*EXERCISE OBJECTIVE*
Leave the pictures out and restate every line below exactly.

[Records excerpted from a collection]

--------------------------------------------------

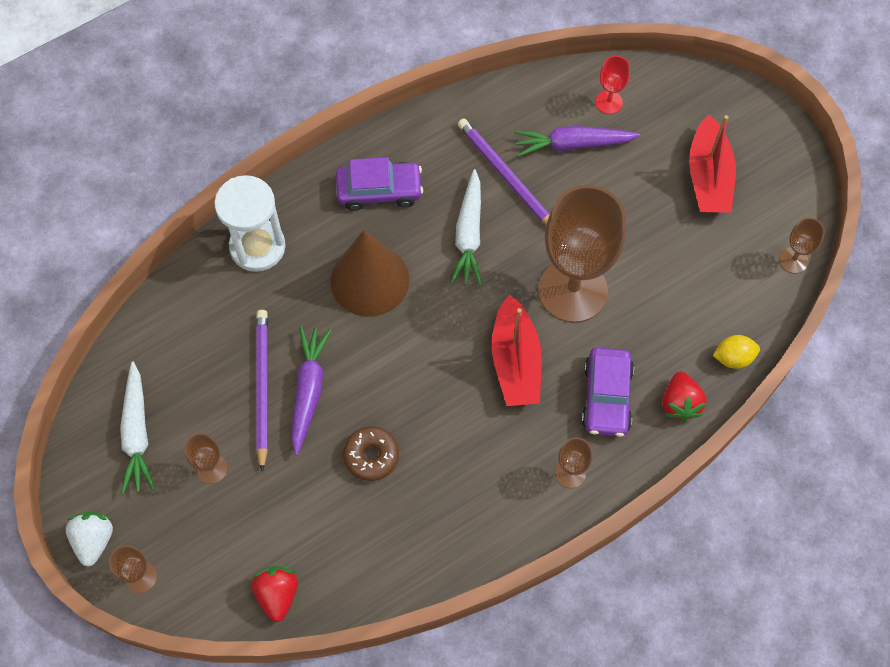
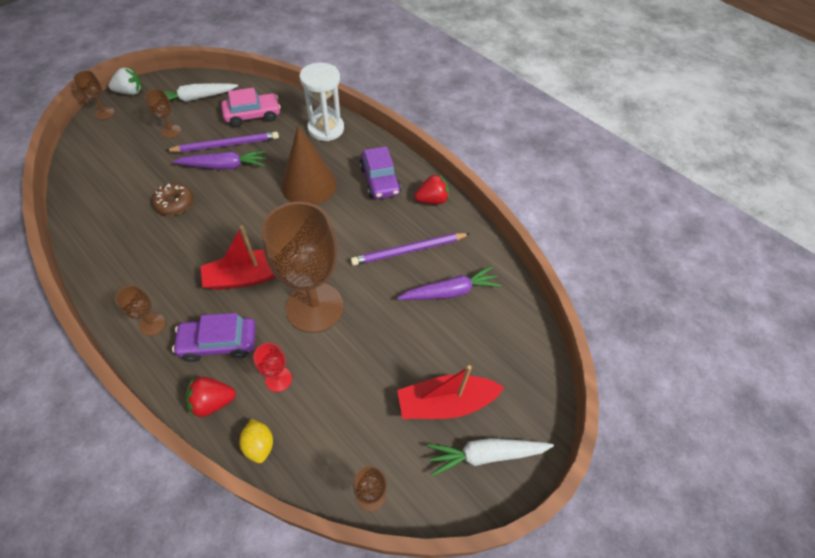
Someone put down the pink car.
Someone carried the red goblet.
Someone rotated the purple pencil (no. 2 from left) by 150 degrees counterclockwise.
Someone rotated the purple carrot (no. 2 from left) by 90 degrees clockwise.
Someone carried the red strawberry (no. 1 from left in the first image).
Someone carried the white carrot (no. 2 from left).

--------------------------------------------------

*ANSWER SPACE*
Someone put down the pink car.
Someone carried the red goblet.
Someone rotated the purple pencil (no. 2 from left) by 150 degrees counterclockwise.
Someone rotated the purple carrot (no. 2 from left) by 90 degrees clockwise.
Someone carried the red strawberry (no. 1 from left in the first image).
Someone carried the white carrot (no. 2 from left).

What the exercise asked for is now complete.